■ Task details ■
The line containing "R13: 100 (LED_A, OUT) -> none" and every line after it, through the last one below: output exactly these and nothing else.

------ Input data

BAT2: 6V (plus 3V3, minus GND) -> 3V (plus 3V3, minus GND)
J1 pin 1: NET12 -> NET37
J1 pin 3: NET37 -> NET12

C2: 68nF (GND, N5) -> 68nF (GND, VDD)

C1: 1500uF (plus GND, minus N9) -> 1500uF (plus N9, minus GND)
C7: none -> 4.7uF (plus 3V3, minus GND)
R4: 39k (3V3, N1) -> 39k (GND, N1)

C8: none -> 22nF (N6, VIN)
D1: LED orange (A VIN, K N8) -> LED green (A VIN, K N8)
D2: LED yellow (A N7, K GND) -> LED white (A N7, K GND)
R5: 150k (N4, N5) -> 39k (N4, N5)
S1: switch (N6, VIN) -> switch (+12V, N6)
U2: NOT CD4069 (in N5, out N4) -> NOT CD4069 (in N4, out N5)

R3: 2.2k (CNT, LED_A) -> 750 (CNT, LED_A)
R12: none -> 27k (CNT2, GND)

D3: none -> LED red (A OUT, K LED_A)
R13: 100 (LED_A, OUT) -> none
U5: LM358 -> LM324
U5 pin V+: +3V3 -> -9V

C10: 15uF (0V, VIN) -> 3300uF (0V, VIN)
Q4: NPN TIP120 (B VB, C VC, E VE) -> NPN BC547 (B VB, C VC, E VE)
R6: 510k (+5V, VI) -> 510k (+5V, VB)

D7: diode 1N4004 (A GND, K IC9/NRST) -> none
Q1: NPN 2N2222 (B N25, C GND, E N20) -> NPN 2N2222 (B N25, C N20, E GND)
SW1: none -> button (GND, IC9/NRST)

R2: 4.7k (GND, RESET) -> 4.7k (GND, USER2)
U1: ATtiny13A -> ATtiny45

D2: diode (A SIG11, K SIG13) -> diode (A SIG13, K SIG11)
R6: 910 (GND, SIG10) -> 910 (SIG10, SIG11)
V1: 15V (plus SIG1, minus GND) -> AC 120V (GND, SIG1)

------------

■ Result of the task ■
R13: 100 (LED_A, OUT) -> none
U5: LM358 -> LM324
U5 pin V+: +3V3 -> -9V

C10: 15uF (0V, VIN) -> 3300uF (0V, VIN)
Q4: NPN TIP120 (B VB, C VC, E VE) -> NPN BC547 (B VB, C VC, E VE)
R6: 510k (+5V, VI) -> 510k (+5V, VB)

D7: diode 1N4004 (A GND, K IC9/NRST) -> none
Q1: NPN 2N2222 (B N25, C GND, E N20) -> NPN 2N2222 (B N25, C N20, E GND)
SW1: none -> button (GND, IC9/NRST)

R2: 4.7k (GND, RESET) -> 4.7k (GND, USER2)
U1: ATtiny13A -> ATtiny45

D2: diode (A SIG11, K SIG13) -> diode (A SIG13, K SIG11)
R6: 910 (GND, SIG10) -> 910 (SIG10, SIG11)
V1: 15V (plus SIG1, minus GND) -> AC 120V (GND, SIG1)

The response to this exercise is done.